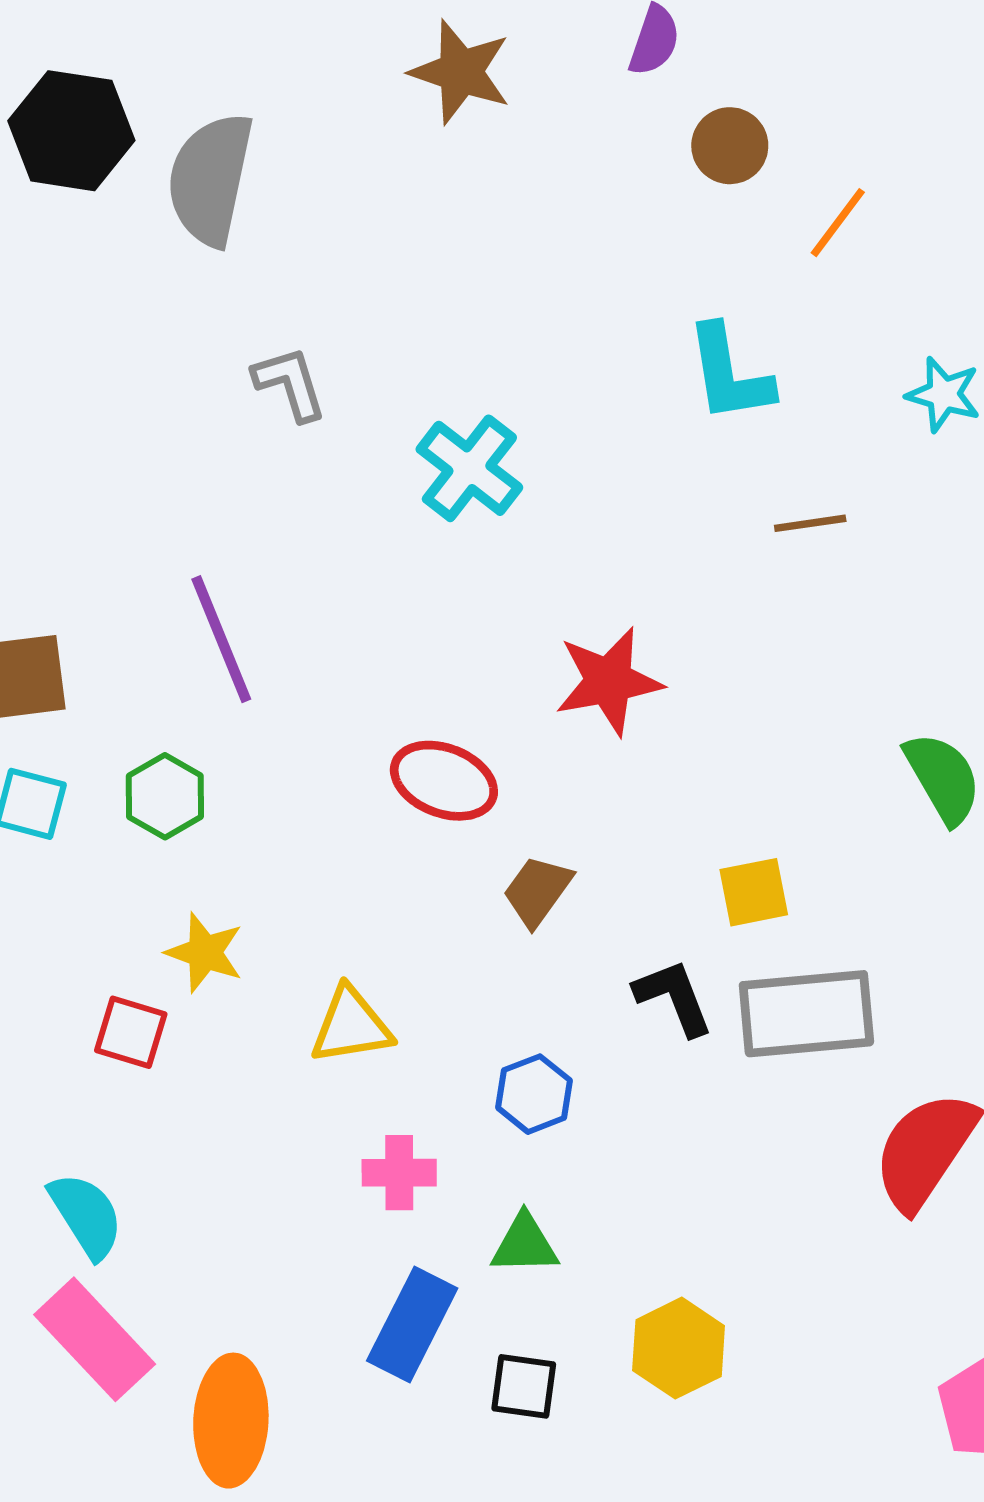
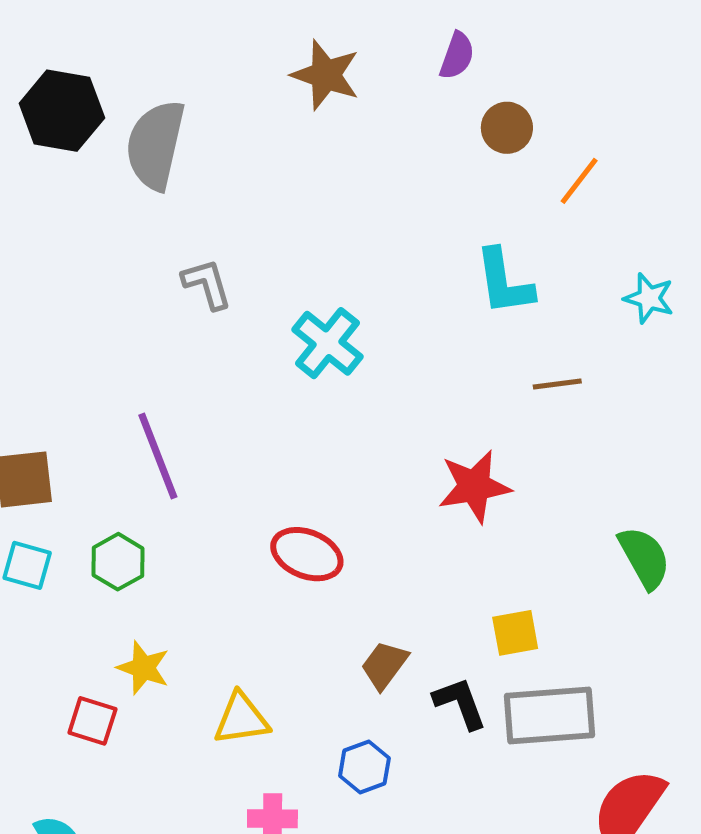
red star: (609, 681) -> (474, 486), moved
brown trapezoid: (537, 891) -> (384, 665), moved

---

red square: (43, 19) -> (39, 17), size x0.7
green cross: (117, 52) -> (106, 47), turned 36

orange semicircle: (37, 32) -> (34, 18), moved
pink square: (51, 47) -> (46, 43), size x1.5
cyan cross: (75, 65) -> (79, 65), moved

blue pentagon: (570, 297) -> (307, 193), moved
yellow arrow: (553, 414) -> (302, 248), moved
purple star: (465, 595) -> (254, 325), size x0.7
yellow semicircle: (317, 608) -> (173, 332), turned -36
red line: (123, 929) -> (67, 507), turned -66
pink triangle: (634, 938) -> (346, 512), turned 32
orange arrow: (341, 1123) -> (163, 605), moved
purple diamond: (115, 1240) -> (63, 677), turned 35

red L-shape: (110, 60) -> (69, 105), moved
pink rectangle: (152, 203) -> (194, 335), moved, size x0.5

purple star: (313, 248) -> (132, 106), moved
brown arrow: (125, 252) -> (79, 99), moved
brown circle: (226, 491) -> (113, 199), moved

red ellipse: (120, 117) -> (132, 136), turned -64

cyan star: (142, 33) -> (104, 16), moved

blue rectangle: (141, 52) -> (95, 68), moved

* * *

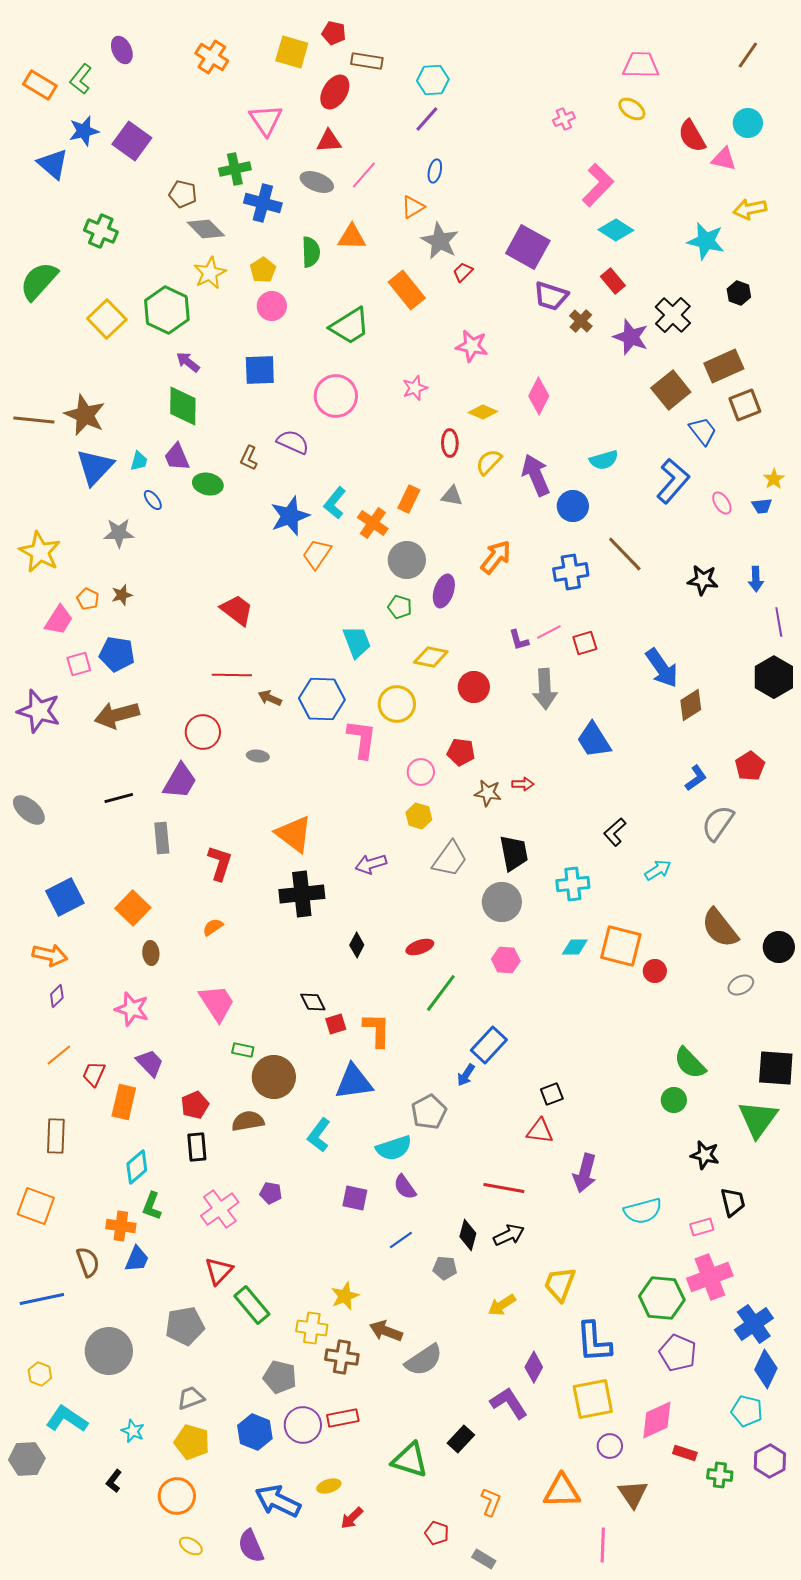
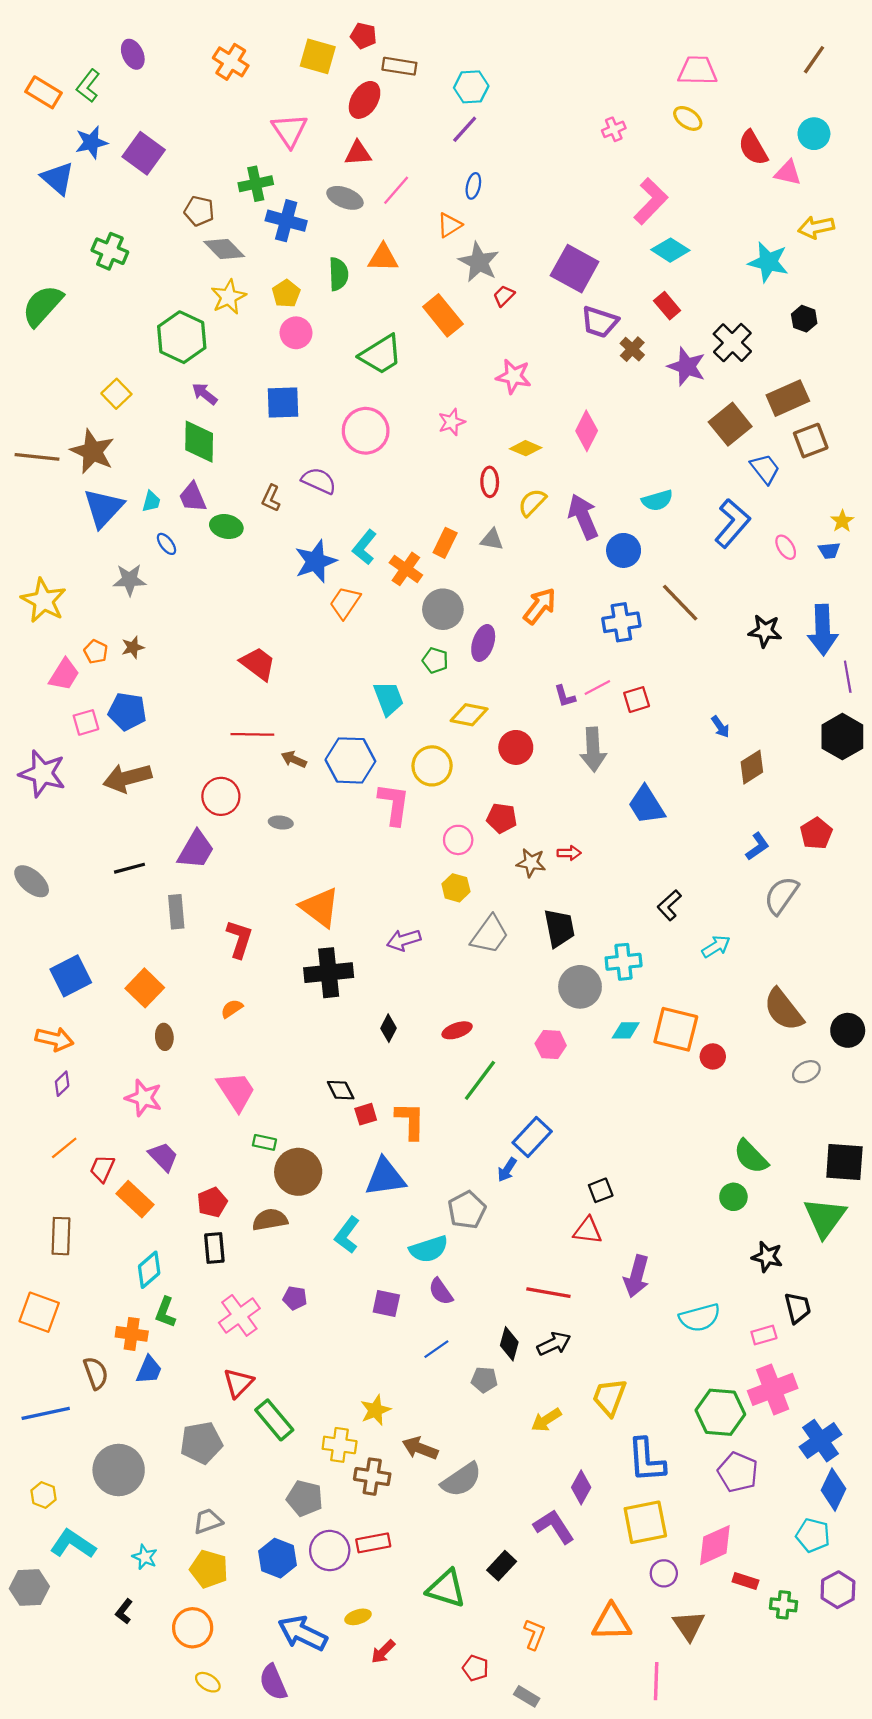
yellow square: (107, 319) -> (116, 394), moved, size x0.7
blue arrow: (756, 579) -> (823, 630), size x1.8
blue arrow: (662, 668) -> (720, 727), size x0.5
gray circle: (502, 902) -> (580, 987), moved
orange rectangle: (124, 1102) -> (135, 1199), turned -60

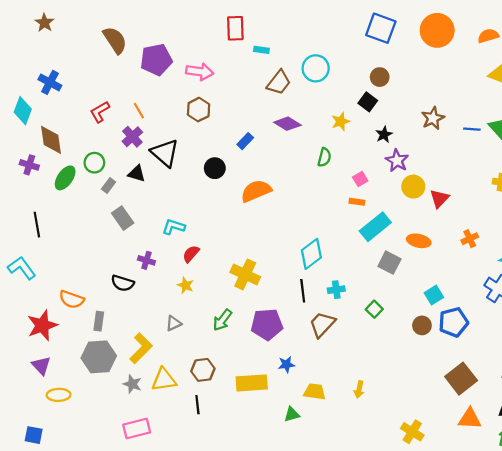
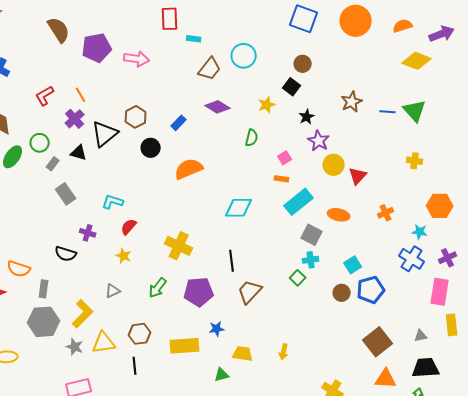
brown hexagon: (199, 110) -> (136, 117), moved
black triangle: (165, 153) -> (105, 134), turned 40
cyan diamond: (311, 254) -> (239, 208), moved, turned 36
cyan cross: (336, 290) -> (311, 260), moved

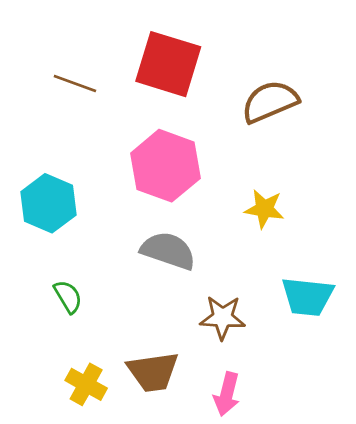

> _Prompt_: With the line holding "red star: (609, 681) -> (474, 486), moved" as the first and the line holding "brown trapezoid: (537, 891)" as the last, please transcribe exactly the lines of the material above in that range and nothing else.

> _Response area_:
red star: (609, 681) -> (474, 486), moved
brown trapezoid: (537, 891) -> (384, 665), moved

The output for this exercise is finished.